→ **ACTIVITY**
With pictures excluded, give again exactly the lines running from the one holding "R4: 100k (GND, N_8) -> 3.6k (GND, N_8)" through the end of the listing below.

——

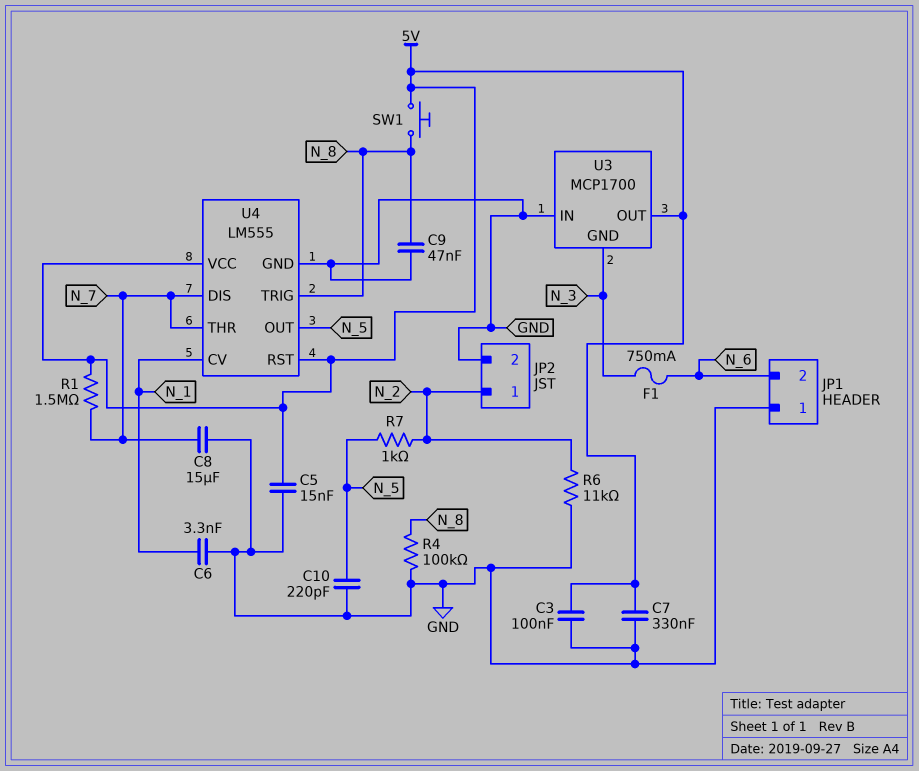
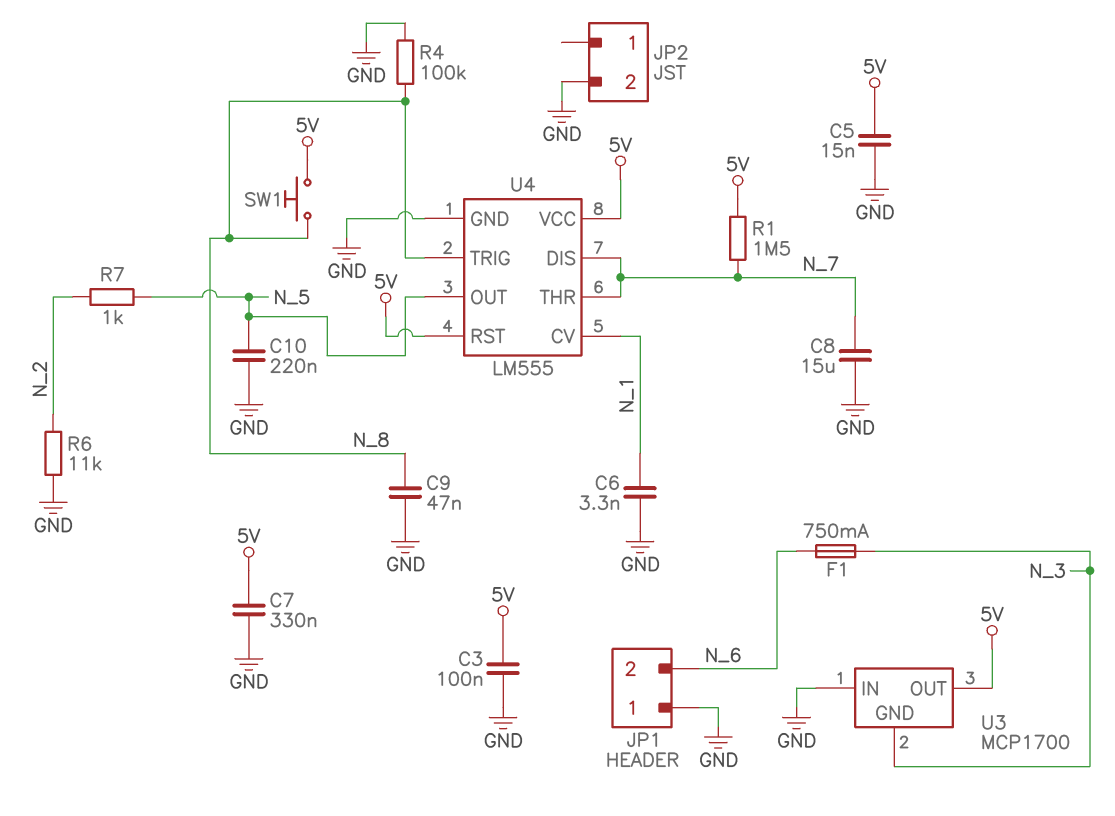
C10: 220pF (GND, N_5) -> 220nF (GND, N_5)
JP2 pin 1: N_2 -> none

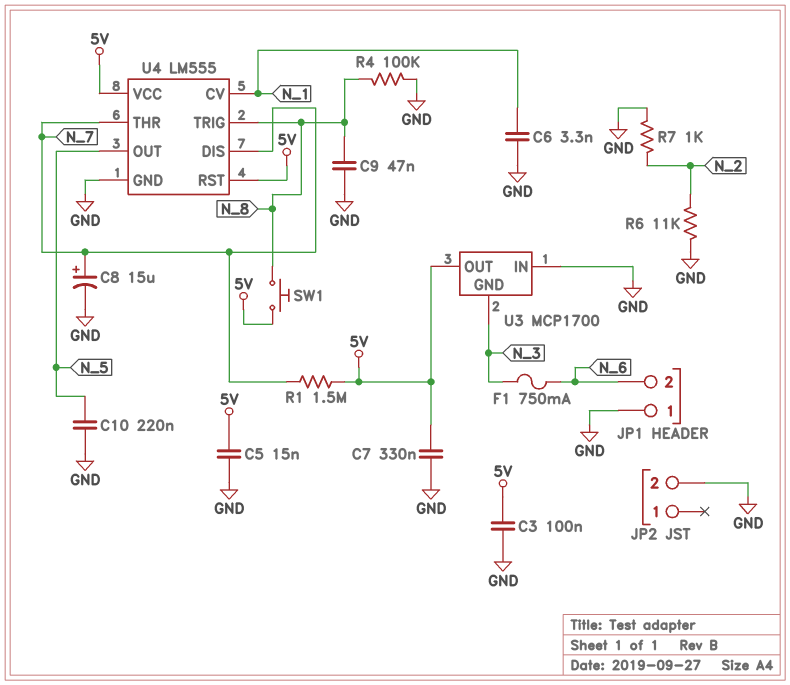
C8: 15uF (GND, N_7) -> 15uF (plus N_7, minus GND)
R7: 1k (N_2, N_5) -> 1k (GND, N_2)

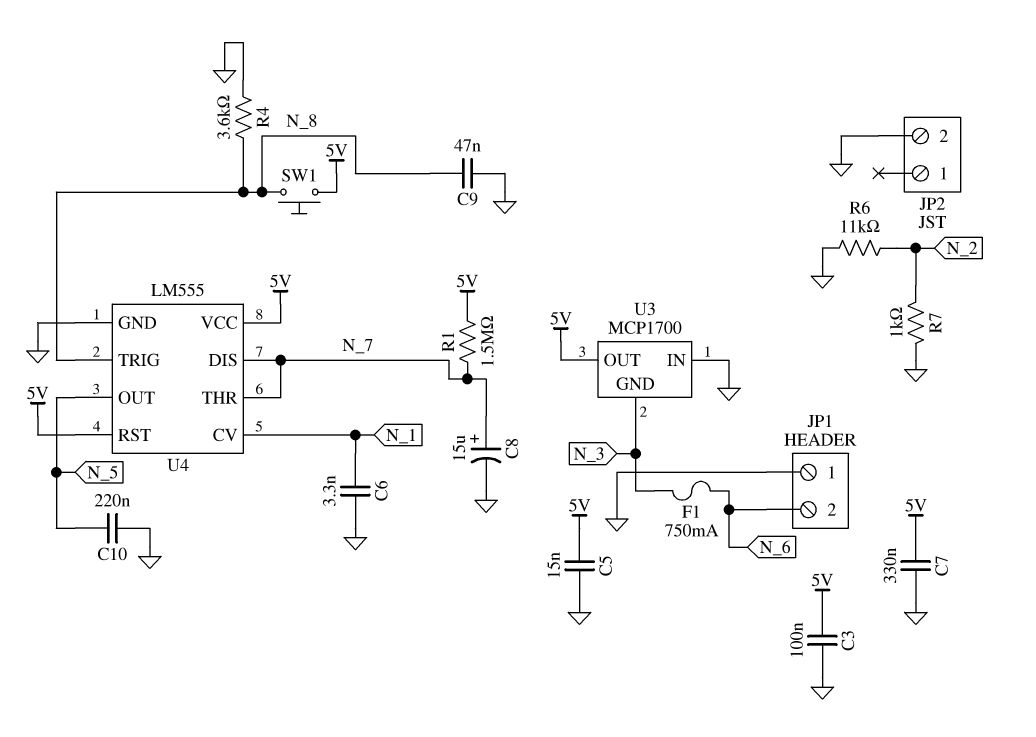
R4: 100k (GND, N_8) -> 3.6k (GND, N_8)

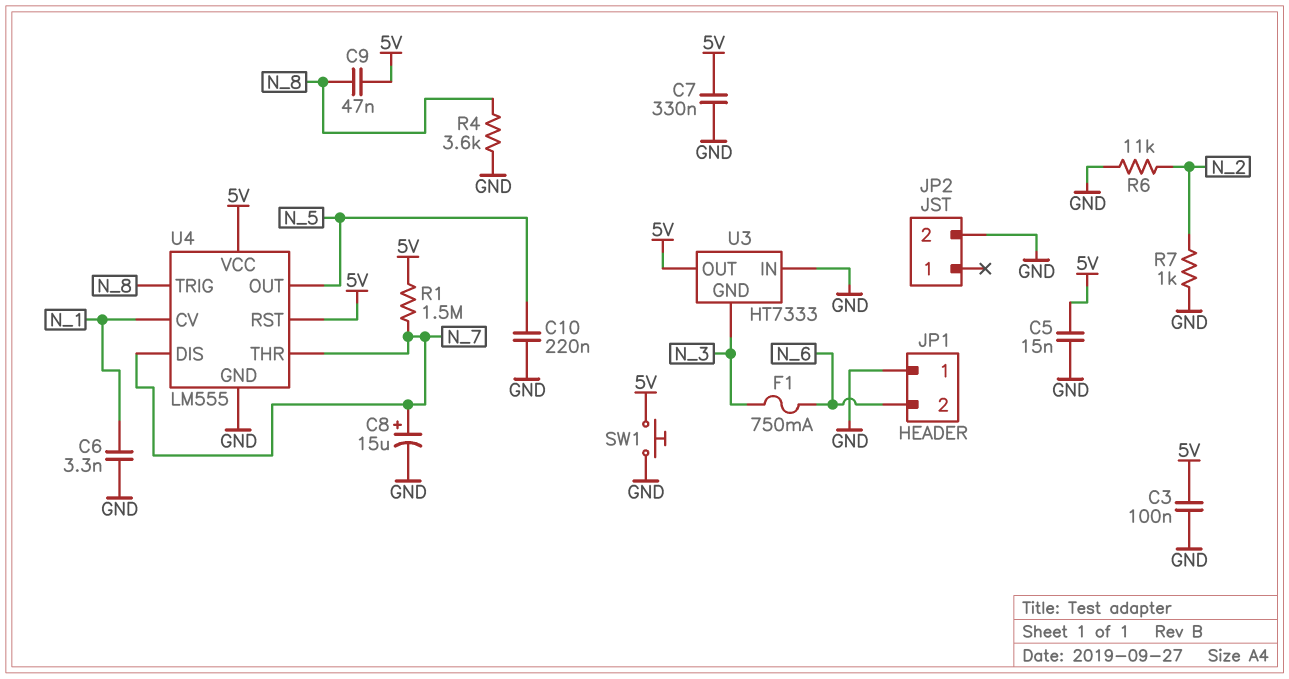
C9: 47nF (GND, N_8) -> 47nF (5V, N_8)
SW1: button (5V, N_8) -> button (5V, GND)
U3: MCP1700 -> HT7333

——

→ **RESULT**
R4: 100k (GND, N_8) -> 3.6k (GND, N_8)

C9: 47nF (GND, N_8) -> 47nF (5V, N_8)
SW1: button (5V, N_8) -> button (5V, GND)
U3: MCP1700 -> HT7333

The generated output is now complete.